**What to do**
Of the entries below, restate word for word only the section that runs from the line with "cyan triangle: (184, 22) -> (155, 29), moved" to the line with "orange arrow: (46, 118) -> (16, 97), moved", counting both ends.

═══ Data to use ═══

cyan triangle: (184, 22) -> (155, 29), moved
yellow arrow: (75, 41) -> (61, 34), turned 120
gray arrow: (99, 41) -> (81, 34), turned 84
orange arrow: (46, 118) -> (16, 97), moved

═══
═══ Data to use ═══

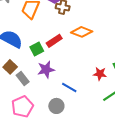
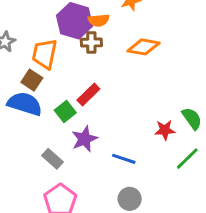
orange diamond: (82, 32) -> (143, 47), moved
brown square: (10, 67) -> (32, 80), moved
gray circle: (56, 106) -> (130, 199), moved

═══

**Output for this task**
cyan triangle: (184, 22) -> (155, 29), moved
yellow arrow: (75, 41) -> (61, 34), turned 120
gray arrow: (99, 41) -> (81, 34), turned 84
orange arrow: (46, 118) -> (16, 97), moved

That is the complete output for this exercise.